OBJECTIVE → Repeat the listing below from the first line down through the line that contains "black L-shape: moved 2 px right, 2 px up", including both ends.

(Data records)
○ ○ ○ ○ ○

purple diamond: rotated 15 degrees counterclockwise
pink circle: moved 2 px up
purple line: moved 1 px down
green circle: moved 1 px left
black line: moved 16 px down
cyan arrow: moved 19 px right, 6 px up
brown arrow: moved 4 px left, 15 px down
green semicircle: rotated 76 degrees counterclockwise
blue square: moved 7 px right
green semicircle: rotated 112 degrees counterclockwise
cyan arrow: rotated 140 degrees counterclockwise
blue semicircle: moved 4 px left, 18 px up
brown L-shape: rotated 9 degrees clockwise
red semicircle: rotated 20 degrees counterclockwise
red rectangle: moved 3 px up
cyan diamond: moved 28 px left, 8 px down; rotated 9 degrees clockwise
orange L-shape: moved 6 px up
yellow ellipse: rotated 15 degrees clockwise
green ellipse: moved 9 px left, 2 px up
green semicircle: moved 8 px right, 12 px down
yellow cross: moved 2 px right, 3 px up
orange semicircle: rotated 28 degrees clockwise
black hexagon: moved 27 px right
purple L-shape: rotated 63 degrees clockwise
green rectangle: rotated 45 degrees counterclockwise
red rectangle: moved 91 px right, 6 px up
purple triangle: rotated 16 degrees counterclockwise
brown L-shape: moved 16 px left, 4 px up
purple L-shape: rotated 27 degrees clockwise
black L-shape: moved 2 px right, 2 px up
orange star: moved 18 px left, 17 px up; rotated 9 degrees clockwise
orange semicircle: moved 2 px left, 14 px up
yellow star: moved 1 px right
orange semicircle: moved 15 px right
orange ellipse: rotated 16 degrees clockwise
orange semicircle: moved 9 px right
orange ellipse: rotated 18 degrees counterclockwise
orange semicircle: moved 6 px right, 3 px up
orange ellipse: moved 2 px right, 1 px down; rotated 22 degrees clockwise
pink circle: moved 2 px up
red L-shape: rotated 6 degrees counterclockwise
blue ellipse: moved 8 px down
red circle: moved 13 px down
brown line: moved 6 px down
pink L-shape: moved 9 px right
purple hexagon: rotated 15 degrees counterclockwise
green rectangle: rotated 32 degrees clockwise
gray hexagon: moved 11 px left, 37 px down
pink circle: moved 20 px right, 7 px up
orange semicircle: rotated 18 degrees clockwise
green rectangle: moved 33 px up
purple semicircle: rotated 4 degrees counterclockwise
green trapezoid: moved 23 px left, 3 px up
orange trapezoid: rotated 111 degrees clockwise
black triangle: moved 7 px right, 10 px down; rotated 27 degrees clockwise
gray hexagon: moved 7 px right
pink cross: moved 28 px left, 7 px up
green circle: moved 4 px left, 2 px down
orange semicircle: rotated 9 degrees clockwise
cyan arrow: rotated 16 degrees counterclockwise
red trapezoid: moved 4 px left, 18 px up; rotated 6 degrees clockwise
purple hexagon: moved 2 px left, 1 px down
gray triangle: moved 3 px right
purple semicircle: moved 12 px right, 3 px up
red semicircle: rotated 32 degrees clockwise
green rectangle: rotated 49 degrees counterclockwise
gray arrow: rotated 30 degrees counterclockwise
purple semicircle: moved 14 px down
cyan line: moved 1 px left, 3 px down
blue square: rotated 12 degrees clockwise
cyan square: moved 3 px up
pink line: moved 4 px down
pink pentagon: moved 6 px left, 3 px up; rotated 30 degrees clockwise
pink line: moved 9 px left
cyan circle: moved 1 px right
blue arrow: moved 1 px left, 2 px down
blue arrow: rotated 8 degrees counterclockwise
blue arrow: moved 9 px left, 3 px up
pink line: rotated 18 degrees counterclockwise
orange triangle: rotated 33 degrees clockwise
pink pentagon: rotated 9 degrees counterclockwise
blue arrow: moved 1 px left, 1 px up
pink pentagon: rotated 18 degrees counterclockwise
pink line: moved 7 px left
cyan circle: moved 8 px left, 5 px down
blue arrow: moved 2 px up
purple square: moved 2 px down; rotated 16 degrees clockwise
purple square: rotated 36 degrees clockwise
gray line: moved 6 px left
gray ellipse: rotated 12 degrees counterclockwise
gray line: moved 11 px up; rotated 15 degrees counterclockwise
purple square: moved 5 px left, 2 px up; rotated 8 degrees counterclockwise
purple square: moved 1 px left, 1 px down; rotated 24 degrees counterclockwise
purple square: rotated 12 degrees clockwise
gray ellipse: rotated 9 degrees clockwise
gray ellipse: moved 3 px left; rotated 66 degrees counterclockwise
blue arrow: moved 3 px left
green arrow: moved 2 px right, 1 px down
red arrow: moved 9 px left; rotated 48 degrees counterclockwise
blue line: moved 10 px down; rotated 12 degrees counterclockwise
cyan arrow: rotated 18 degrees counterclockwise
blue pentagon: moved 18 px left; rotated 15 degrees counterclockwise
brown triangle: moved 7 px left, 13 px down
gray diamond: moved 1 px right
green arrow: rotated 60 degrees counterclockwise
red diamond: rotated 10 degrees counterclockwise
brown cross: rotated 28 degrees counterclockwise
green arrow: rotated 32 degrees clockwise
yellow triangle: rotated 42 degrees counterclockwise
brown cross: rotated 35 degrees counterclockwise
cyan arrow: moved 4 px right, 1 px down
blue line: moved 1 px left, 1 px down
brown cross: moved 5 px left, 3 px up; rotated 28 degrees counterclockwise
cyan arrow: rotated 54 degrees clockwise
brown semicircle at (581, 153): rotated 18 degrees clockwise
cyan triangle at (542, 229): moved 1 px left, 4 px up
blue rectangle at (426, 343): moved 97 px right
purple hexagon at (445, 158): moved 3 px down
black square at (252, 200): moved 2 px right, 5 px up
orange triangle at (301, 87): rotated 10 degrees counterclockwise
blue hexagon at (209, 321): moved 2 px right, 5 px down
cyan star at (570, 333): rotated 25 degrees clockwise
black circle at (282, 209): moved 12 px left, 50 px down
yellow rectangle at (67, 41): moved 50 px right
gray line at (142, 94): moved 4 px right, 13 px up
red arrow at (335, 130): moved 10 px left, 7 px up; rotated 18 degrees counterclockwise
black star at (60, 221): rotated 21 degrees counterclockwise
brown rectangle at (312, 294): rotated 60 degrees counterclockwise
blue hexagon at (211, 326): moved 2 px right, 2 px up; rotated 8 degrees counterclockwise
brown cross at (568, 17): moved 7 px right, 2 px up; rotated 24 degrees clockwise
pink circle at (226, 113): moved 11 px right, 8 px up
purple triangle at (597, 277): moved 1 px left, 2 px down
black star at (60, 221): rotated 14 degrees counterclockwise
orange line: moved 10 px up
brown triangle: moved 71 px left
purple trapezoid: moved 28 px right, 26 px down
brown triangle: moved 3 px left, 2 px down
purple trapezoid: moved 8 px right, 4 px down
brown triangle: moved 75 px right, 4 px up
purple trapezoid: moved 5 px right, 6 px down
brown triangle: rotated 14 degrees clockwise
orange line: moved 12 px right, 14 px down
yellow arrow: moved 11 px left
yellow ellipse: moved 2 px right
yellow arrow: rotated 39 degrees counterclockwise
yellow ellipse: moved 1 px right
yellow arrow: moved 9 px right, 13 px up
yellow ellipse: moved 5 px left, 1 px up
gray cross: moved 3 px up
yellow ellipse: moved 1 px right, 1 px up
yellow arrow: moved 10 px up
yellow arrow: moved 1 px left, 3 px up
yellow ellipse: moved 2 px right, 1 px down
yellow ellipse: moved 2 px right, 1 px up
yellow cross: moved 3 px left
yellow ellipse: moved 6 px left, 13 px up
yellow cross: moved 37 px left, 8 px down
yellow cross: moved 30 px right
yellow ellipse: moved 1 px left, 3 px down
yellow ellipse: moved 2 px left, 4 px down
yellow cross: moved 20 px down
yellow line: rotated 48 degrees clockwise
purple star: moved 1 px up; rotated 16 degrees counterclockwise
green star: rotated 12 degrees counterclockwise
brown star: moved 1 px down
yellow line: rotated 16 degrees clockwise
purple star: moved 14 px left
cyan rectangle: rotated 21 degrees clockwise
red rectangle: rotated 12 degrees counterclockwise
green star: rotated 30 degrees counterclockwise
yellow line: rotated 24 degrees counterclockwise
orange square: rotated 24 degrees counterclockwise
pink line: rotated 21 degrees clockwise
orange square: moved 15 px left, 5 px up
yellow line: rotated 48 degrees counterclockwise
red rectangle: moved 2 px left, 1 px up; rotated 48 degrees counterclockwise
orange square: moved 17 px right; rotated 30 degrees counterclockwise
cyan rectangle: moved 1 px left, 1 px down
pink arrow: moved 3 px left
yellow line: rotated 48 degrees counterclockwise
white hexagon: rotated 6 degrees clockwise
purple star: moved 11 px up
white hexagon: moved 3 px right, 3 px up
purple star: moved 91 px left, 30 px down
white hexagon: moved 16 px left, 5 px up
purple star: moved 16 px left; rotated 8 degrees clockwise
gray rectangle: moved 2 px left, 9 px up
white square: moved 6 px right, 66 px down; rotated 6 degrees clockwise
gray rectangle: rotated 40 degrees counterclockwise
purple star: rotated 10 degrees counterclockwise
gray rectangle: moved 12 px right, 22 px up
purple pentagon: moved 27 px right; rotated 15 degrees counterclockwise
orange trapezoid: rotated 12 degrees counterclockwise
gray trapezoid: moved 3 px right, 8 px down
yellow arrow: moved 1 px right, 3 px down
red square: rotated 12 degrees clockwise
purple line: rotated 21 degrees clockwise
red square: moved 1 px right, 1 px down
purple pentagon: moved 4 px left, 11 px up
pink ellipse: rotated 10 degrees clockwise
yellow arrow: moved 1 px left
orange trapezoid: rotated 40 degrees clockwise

○ ○ ○ ○ ○

PROBLEM SOLUTION →
purple diamond: rotated 15 degrees counterclockwise
pink circle: moved 2 px up
purple line: moved 1 px down
green circle: moved 1 px left
black line: moved 16 px down
cyan arrow: moved 19 px right, 6 px up
brown arrow: moved 4 px left, 15 px down
green semicircle: rotated 76 degrees counterclockwise
blue square: moved 7 px right
green semicircle: rotated 112 degrees counterclockwise
cyan arrow: rotated 140 degrees counterclockwise
blue semicircle: moved 4 px left, 18 px up
brown L-shape: rotated 9 degrees clockwise
red semicircle: rotated 20 degrees counterclockwise
red rectangle: moved 3 px up
cyan diamond: moved 28 px left, 8 px down; rotated 9 degrees clockwise
orange L-shape: moved 6 px up
yellow ellipse: rotated 15 degrees clockwise
green ellipse: moved 9 px left, 2 px up
green semicircle: moved 8 px right, 12 px down
yellow cross: moved 2 px right, 3 px up
orange semicircle: rotated 28 degrees clockwise
black hexagon: moved 27 px right
purple L-shape: rotated 63 degrees clockwise
green rectangle: rotated 45 degrees counterclockwise
red rectangle: moved 91 px right, 6 px up
purple triangle: rotated 16 degrees counterclockwise
brown L-shape: moved 16 px left, 4 px up
purple L-shape: rotated 27 degrees clockwise
black L-shape: moved 2 px right, 2 px up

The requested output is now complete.